§ Problem to solve
Copy the material below word for word, from its first line through the line that contains "Encontro Internacional de", and stop there.

Begin Data entries

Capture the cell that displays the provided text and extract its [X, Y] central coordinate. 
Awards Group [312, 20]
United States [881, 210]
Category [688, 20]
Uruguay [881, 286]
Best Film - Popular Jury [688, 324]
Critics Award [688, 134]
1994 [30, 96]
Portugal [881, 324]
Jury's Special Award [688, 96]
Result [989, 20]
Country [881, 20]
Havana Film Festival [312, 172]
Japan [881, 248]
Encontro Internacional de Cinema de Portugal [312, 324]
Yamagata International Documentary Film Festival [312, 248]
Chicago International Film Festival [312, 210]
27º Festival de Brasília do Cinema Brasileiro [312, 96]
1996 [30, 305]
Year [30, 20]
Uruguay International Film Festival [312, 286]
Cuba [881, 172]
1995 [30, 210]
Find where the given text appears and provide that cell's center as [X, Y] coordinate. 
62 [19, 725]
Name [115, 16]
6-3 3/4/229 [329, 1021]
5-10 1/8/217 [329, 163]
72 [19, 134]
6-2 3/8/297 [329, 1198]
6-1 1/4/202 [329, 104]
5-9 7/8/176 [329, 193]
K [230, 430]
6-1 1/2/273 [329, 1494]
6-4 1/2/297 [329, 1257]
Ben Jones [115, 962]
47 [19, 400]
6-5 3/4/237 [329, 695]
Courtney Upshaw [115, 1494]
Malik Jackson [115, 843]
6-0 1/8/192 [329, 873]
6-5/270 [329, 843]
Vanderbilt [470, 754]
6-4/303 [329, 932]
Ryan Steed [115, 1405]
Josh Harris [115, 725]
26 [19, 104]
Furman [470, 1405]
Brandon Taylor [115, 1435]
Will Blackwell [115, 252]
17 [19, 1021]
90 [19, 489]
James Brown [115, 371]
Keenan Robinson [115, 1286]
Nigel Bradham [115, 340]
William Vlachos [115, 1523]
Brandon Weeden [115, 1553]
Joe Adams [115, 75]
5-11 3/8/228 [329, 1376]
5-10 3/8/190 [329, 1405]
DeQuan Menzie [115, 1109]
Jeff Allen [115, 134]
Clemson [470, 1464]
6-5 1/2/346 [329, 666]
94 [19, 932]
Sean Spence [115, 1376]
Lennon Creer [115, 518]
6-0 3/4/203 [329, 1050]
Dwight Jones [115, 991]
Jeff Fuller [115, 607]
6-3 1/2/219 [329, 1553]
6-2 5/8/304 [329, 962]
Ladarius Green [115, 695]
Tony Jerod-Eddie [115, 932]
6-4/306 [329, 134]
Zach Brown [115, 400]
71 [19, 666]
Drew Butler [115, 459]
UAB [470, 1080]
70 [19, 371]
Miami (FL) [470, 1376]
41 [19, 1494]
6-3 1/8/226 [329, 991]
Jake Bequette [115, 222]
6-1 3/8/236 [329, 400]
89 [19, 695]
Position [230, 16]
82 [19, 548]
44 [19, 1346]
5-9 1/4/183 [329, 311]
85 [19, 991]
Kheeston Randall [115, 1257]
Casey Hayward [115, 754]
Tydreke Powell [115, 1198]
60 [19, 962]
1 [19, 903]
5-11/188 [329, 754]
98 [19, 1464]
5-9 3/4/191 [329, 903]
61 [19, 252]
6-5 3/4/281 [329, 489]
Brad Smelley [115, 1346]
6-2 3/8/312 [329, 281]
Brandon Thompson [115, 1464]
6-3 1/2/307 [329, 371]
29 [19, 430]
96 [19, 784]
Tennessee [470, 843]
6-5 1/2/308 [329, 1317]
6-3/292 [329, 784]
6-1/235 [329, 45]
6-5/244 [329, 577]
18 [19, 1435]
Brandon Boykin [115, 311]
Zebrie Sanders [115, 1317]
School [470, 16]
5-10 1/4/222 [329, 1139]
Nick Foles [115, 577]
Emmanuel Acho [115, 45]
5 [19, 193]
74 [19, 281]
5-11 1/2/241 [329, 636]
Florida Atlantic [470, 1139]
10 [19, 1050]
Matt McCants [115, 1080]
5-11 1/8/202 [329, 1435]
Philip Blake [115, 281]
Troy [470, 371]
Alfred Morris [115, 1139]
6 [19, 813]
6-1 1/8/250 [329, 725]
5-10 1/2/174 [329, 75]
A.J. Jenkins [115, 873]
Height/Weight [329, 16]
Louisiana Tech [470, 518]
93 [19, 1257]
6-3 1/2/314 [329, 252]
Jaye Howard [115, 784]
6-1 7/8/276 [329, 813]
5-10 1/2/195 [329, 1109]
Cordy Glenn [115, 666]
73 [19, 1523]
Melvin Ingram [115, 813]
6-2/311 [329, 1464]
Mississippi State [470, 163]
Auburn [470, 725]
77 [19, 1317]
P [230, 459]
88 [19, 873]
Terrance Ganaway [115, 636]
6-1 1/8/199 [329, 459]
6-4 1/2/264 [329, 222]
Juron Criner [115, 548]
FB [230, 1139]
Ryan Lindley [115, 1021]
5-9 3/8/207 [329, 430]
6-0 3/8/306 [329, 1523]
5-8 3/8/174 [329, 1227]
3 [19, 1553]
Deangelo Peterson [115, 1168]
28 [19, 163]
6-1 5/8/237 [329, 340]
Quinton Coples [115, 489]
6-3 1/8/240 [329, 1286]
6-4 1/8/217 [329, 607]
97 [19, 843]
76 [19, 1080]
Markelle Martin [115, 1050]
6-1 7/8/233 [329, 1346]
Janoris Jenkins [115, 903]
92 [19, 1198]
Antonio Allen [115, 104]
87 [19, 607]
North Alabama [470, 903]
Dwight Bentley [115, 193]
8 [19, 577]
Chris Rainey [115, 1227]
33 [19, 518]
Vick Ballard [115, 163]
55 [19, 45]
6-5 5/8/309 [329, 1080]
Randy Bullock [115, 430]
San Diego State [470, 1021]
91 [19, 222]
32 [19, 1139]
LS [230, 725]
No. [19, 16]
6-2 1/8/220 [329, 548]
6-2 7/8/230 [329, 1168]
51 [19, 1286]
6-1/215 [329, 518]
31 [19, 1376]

End Data entries

§ Complete answer
Capture the cell that displays the provided text and extract its [X, Y] central coordinate. 
Awards Group [312, 20]
United States [881, 210]
Category [688, 20]
Uruguay [881, 286]
Best Film - Popular Jury [688, 324]
Critics Award [688, 134]
1994 [30, 96]
Portugal [881, 324]
Jury's Special Award [688, 96]
Result [989, 20]
Country [881, 20]
Havana Film Festival [312, 172]
Japan [881, 248]
Encontro Internacional de Cinema de Portugal [312, 324]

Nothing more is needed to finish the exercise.